**YOUR GOAL**
Extract every line of the entries below that contains the string "kern", copying each line in full; matching is case-sensitive.

**LISTING**
§ §

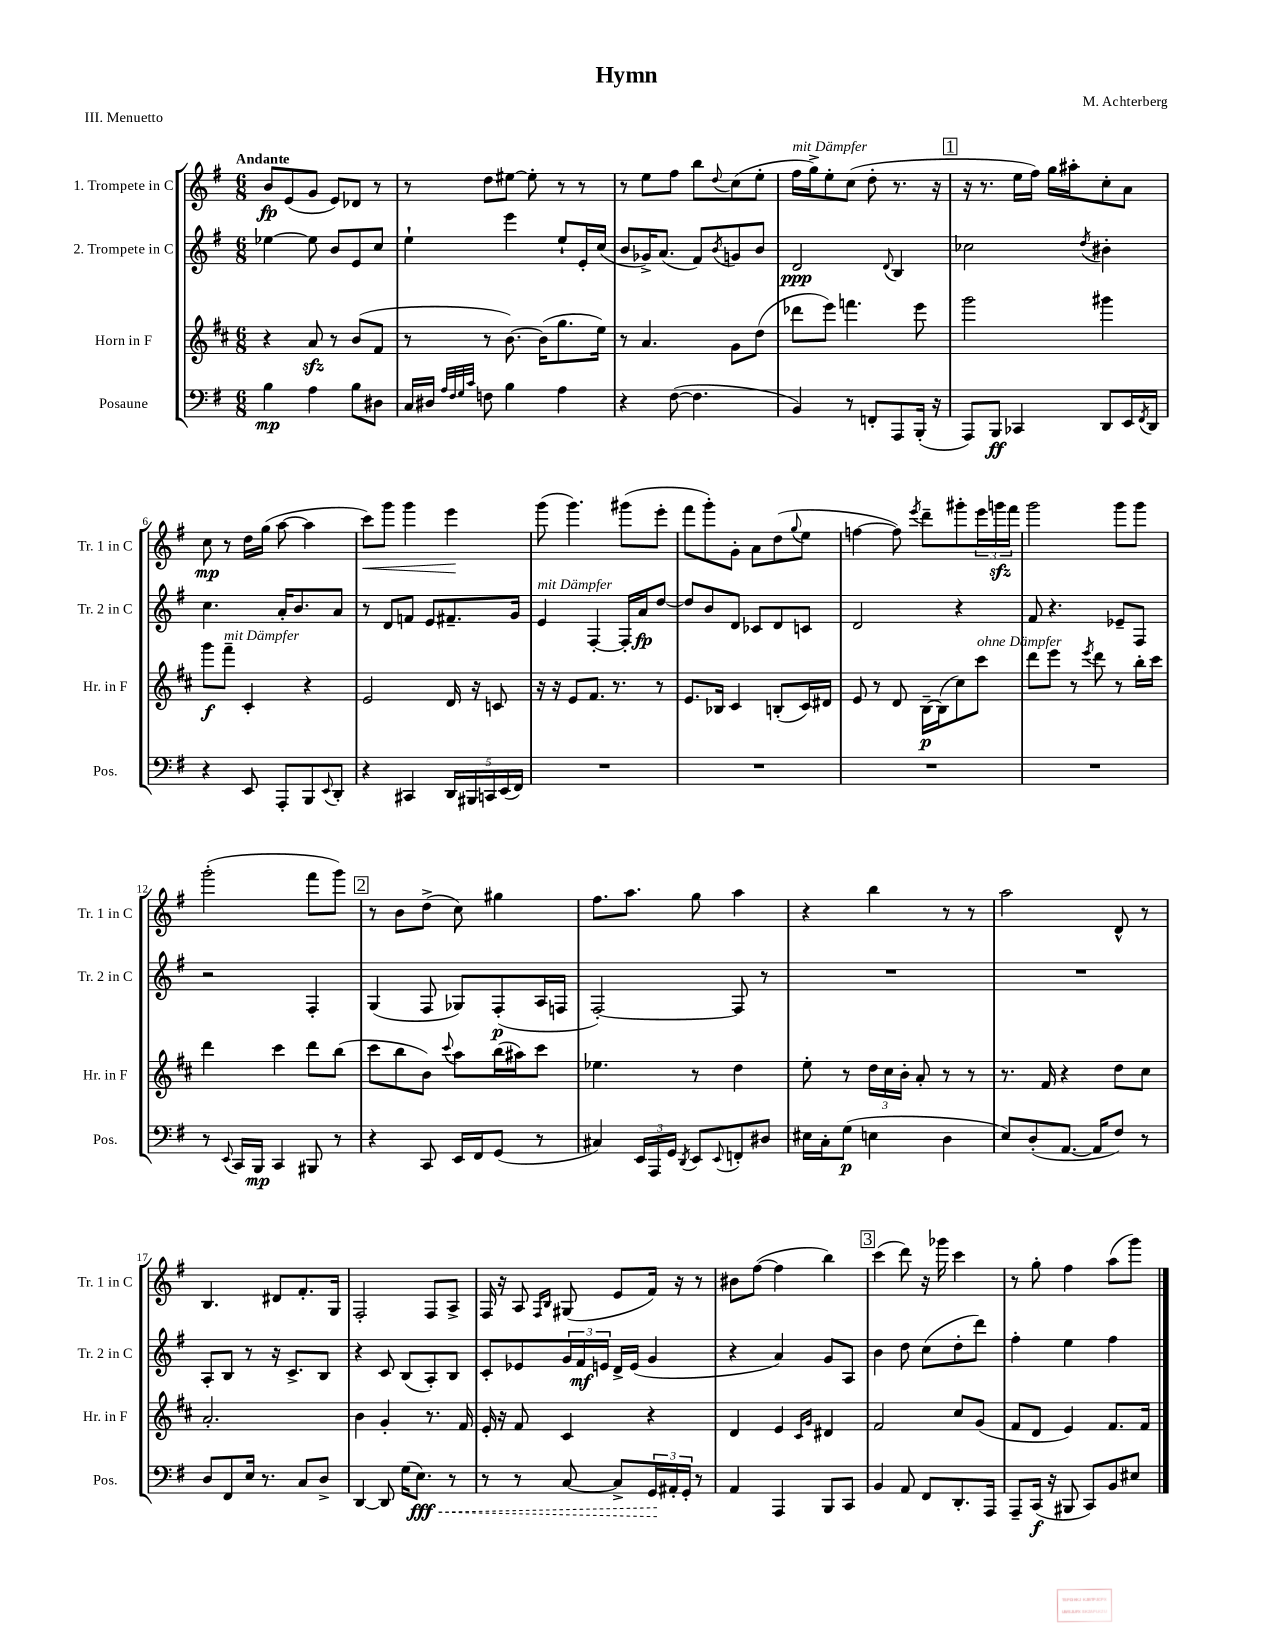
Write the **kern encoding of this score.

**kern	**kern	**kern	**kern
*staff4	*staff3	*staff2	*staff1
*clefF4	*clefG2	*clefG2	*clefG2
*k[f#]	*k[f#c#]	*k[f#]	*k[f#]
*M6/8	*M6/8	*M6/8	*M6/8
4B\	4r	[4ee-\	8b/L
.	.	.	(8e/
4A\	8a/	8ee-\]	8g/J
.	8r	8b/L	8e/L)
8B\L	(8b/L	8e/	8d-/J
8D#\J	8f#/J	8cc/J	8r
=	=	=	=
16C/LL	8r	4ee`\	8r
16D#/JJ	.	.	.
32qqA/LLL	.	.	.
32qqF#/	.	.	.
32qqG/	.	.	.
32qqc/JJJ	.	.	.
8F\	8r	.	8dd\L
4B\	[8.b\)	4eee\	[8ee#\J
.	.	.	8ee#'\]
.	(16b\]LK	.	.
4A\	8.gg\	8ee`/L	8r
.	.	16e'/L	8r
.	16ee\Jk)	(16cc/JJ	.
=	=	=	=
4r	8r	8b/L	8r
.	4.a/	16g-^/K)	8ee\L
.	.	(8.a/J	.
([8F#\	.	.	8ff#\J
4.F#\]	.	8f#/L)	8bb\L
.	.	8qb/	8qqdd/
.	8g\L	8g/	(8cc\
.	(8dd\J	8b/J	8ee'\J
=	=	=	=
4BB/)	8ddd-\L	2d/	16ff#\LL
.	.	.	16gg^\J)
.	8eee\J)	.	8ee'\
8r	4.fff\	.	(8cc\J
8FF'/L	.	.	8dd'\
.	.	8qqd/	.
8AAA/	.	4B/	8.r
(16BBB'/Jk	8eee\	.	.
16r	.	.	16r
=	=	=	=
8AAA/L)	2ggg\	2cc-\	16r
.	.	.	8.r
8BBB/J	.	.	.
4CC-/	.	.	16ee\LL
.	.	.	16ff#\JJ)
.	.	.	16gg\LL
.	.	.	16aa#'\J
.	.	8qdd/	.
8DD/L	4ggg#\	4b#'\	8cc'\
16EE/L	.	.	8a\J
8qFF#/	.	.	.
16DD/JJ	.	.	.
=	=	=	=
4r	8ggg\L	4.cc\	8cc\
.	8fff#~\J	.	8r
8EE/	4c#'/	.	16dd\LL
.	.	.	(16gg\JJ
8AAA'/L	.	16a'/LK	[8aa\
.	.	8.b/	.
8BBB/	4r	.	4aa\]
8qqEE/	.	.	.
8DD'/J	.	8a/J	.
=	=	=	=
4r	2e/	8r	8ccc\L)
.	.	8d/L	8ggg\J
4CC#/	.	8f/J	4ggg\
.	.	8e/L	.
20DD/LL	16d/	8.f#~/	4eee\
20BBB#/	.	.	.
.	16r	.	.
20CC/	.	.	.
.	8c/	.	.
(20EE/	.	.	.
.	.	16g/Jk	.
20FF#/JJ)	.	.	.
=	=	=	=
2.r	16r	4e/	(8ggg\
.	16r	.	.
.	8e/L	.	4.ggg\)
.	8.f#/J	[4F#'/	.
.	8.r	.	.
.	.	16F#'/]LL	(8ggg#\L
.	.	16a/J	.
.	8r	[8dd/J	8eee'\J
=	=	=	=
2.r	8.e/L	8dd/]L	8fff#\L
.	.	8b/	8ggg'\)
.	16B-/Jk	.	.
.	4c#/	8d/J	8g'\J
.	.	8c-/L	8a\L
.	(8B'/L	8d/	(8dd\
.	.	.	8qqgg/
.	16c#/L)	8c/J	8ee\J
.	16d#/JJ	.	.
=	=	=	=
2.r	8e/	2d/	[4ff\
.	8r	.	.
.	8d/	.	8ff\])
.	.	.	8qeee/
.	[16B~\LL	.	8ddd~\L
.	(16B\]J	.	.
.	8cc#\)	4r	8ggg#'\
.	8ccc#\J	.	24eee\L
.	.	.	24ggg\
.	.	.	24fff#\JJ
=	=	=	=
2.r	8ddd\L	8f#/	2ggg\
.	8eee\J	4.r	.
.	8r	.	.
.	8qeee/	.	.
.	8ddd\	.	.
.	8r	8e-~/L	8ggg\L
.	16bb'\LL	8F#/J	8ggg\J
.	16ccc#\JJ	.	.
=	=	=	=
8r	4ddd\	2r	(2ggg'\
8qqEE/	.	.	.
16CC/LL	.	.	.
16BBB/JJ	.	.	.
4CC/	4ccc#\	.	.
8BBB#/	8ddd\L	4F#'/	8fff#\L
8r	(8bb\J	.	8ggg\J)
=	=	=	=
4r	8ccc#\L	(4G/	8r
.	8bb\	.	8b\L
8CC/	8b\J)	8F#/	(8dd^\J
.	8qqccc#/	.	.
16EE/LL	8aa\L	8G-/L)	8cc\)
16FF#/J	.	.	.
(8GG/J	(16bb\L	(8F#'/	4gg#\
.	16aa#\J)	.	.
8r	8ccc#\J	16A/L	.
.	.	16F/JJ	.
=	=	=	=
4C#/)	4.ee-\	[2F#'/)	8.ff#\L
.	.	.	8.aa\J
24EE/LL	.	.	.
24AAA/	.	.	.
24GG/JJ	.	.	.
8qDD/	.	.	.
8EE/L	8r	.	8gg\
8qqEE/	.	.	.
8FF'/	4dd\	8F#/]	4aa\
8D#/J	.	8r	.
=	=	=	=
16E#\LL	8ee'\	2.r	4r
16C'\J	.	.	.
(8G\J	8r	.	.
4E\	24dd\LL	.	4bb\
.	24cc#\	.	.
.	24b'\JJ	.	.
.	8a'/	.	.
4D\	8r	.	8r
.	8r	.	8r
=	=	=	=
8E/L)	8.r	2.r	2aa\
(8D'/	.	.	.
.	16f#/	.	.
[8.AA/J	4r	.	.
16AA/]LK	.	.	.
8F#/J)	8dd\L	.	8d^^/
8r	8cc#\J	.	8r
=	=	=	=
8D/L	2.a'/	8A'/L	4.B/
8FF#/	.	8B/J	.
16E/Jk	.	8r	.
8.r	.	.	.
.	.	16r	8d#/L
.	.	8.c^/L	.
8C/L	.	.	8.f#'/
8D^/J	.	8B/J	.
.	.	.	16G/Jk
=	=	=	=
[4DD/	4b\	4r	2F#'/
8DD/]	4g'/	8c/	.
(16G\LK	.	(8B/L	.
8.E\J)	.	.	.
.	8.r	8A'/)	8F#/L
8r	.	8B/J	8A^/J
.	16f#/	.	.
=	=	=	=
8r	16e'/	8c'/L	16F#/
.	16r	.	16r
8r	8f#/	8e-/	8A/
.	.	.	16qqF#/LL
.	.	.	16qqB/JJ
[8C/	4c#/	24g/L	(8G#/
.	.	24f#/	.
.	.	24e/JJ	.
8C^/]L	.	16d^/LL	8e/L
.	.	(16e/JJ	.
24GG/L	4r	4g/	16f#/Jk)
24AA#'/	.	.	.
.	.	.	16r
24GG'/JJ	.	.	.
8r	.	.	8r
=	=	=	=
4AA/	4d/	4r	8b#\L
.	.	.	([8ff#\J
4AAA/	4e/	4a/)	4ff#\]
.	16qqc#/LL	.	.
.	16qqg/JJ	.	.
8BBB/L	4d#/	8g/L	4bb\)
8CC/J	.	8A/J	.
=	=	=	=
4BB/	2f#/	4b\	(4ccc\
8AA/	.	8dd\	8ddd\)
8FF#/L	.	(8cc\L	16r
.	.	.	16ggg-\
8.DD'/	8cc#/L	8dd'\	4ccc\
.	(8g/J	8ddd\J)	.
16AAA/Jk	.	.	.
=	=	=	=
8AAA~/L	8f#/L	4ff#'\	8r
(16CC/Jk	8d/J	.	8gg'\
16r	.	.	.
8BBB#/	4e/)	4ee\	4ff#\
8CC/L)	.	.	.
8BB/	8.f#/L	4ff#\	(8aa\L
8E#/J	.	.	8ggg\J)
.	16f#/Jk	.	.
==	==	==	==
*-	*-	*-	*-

§ §

**RESPONSE TO THE EXERCISE**
Write the **kern encoding of this score.
**kern	**kern	**kern	**kern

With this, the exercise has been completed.